Assignment =
Transcribe the entries, keeping every character the same.

Stored data entries

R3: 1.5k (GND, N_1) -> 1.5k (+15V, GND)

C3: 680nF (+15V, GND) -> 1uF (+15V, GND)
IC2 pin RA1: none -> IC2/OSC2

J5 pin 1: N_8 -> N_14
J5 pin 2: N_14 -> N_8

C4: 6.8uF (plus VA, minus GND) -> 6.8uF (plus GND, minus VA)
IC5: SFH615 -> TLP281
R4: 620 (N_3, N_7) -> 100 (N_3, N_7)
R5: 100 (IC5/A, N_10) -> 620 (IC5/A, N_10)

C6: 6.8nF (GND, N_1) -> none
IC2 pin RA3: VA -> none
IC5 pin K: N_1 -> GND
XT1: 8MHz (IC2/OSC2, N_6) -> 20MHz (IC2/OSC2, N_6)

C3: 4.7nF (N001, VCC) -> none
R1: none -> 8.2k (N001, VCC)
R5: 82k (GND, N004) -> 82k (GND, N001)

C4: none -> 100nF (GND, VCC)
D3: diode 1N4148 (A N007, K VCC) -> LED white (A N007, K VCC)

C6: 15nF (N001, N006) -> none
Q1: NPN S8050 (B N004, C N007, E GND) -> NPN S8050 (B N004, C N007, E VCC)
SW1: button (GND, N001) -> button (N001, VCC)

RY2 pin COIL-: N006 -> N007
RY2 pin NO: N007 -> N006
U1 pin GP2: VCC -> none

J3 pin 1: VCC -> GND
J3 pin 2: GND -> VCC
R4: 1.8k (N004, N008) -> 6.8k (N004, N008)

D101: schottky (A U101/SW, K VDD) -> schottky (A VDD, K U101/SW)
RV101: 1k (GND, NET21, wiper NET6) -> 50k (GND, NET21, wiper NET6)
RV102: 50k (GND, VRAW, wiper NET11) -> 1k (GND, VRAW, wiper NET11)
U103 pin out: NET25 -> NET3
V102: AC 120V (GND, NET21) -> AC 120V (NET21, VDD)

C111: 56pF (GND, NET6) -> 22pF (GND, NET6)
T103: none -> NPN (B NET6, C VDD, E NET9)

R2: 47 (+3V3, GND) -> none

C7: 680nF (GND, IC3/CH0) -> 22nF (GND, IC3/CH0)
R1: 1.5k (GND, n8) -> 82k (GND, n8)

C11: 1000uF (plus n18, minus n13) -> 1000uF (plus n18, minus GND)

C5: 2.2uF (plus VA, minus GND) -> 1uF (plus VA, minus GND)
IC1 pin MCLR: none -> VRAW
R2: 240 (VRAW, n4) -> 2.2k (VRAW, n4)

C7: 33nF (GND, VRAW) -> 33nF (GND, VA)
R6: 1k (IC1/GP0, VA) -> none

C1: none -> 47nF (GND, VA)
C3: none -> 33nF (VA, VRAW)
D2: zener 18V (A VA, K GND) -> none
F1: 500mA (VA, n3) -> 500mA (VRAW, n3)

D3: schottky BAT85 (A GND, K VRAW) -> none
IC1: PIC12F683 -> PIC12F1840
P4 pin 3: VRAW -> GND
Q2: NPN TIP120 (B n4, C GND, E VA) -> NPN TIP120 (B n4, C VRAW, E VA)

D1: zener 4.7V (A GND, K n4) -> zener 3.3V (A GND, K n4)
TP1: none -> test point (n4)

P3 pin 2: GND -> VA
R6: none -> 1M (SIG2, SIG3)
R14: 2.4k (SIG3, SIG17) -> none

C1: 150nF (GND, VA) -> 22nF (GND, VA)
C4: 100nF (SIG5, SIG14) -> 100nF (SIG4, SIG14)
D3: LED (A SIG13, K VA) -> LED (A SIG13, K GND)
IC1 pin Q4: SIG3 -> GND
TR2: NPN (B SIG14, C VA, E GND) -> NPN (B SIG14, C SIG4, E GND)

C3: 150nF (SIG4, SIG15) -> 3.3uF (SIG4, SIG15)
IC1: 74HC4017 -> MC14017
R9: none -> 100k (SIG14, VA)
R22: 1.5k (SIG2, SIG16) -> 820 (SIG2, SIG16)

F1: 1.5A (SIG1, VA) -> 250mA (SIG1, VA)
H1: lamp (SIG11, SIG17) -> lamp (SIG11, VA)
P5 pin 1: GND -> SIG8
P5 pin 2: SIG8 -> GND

Response to this task =
R3: 1.5k (GND, N_1) -> 1.5k (+15V, GND)

C3: 680nF (+15V, GND) -> 1uF (+15V, GND)
IC2 pin RA1: none -> IC2/OSC2

J5 pin 1: N_8 -> N_14
J5 pin 2: N_14 -> N_8

C4: 6.8uF (plus VA, minus GND) -> 6.8uF (plus GND, minus VA)
IC5: SFH615 -> TLP281
R4: 620 (N_3, N_7) -> 100 (N_3, N_7)
R5: 100 (IC5/A, N_10) -> 620 (IC5/A, N_10)

C6: 6.8nF (GND, N_1) -> none
IC2 pin RA3: VA -> none
IC5 pin K: N_1 -> GND
XT1: 8MHz (IC2/OSC2, N_6) -> 20MHz (IC2/OSC2, N_6)

C3: 4.7nF (N001, VCC) -> none
R1: none -> 8.2k (N001, VCC)
R5: 82k (GND, N004) -> 82k (GND, N001)

C4: none -> 100nF (GND, VCC)
D3: diode 1N4148 (A N007, K VCC) -> LED white (A N007, K VCC)

C6: 15nF (N001, N006) -> none
Q1: NPN S8050 (B N004, C N007, E GND) -> NPN S8050 (B N004, C N007, E VCC)
SW1: button (GND, N001) -> button (N001, VCC)

RY2 pin COIL-: N006 -> N007
RY2 pin NO: N007 -> N006
U1 pin GP2: VCC -> none

J3 pin 1: VCC -> GND
J3 pin 2: GND -> VCC
R4: 1.8k (N004, N008) -> 6.8k (N004, N008)

D101: schottky (A U101/SW, K VDD) -> schottky (A VDD, K U101/SW)
RV101: 1k (GND, NET21, wiper NET6) -> 50k (GND, NET21, wiper NET6)
RV102: 50k (GND, VRAW, wiper NET11) -> 1k (GND, VRAW, wiper NET11)
U103 pin out: NET25 -> NET3
V102: AC 120V (GND, NET21) -> AC 120V (NET21, VDD)

C111: 56pF (GND, NET6) -> 22pF (GND, NET6)
T103: none -> NPN (B NET6, C VDD, E NET9)

R2: 47 (+3V3, GND) -> none

C7: 680nF (GND, IC3/CH0) -> 22nF (GND, IC3/CH0)
R1: 1.5k (GND, n8) -> 82k (GND, n8)

C11: 1000uF (plus n18, minus n13) -> 1000uF (plus n18, minus GND)

C5: 2.2uF (plus VA, minus GND) -> 1uF (plus VA, minus GND)
IC1 pin MCLR: none -> VRAW
R2: 240 (VRAW, n4) -> 2.2k (VRAW, n4)

C7: 33nF (GND, VRAW) -> 33nF (GND, VA)
R6: 1k (IC1/GP0, VA) -> none

C1: none -> 47nF (GND, VA)
C3: none -> 33nF (VA, VRAW)
D2: zener 18V (A VA, K GND) -> none
F1: 500mA (VA, n3) -> 500mA (VRAW, n3)

D3: schottky BAT85 (A GND, K VRAW) -> none
IC1: PIC12F683 -> PIC12F1840
P4 pin 3: VRAW -> GND
Q2: NPN TIP120 (B n4, C GND, E VA) -> NPN TIP120 (B n4, C VRAW, E VA)

D1: zener 4.7V (A GND, K n4) -> zener 3.3V (A GND, K n4)
TP1: none -> test point (n4)

P3 pin 2: GND -> VA
R6: none -> 1M (SIG2, SIG3)
R14: 2.4k (SIG3, SIG17) -> none

C1: 150nF (GND, VA) -> 22nF (GND, VA)
C4: 100nF (SIG5, SIG14) -> 100nF (SIG4, SIG14)
D3: LED (A SIG13, K VA) -> LED (A SIG13, K GND)
IC1 pin Q4: SIG3 -> GND
TR2: NPN (B SIG14, C VA, E GND) -> NPN (B SIG14, C SIG4, E GND)

C3: 150nF (SIG4, SIG15) -> 3.3uF (SIG4, SIG15)
IC1: 74HC4017 -> MC14017
R9: none -> 100k (SIG14, VA)
R22: 1.5k (SIG2, SIG16) -> 820 (SIG2, SIG16)

F1: 1.5A (SIG1, VA) -> 250mA (SIG1, VA)
H1: lamp (SIG11, SIG17) -> lamp (SIG11, VA)
P5 pin 1: GND -> SIG8
P5 pin 2: SIG8 -> GND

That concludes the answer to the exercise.